Exercise directions
In the data below, find the line containing "C3: 220uF (plus", then set down that line and every later line up to and including the line containing "R5: 1.5k (+9V, W8) -> 33k (+9V, W8)", exactly.

== Segment start ==

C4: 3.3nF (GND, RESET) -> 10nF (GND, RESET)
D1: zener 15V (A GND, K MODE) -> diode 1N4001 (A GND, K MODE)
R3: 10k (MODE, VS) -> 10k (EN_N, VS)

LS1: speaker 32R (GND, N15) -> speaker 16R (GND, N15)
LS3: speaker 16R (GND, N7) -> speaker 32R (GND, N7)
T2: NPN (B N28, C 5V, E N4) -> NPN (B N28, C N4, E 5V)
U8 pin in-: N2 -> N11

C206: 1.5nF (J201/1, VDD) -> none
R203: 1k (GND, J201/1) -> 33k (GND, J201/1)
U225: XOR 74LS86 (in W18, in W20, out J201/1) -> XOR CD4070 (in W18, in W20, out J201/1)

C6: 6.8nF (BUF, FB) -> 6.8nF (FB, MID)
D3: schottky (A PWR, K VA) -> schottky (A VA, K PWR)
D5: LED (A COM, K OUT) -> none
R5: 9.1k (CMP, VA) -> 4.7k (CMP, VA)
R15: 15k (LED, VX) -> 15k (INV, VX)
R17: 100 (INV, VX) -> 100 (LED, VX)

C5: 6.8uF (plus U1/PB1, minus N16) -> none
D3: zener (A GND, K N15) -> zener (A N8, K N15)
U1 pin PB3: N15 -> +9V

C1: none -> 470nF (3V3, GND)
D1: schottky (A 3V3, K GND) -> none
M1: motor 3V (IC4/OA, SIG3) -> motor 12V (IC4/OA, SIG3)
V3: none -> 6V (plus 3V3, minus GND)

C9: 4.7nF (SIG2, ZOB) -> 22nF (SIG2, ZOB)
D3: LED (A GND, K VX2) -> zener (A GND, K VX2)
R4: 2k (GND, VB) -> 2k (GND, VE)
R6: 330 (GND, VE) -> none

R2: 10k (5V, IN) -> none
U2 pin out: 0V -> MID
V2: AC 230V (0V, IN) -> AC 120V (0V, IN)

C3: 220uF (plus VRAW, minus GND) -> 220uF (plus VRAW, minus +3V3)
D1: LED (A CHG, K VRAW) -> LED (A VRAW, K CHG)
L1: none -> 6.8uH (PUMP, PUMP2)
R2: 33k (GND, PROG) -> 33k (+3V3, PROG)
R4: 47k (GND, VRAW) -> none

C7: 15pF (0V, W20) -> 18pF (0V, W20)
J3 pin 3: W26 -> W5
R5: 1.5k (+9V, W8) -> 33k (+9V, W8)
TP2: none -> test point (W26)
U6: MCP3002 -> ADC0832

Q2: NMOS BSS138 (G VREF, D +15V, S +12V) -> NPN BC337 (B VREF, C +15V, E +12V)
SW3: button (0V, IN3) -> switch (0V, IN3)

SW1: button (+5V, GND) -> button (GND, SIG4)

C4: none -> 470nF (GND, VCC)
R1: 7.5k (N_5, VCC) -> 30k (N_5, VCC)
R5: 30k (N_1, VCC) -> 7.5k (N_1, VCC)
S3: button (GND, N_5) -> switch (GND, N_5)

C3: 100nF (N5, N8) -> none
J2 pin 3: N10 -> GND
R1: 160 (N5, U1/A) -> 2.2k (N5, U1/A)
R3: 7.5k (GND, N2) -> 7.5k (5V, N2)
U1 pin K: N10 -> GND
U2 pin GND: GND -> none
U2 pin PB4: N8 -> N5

== Segment end ==

Answer for the task
C3: 220uF (plus VRAW, minus GND) -> 220uF (plus VRAW, minus +3V3)
D1: LED (A CHG, K VRAW) -> LED (A VRAW, K CHG)
L1: none -> 6.8uH (PUMP, PUMP2)
R2: 33k (GND, PROG) -> 33k (+3V3, PROG)
R4: 47k (GND, VRAW) -> none

C7: 15pF (0V, W20) -> 18pF (0V, W20)
J3 pin 3: W26 -> W5
R5: 1.5k (+9V, W8) -> 33k (+9V, W8)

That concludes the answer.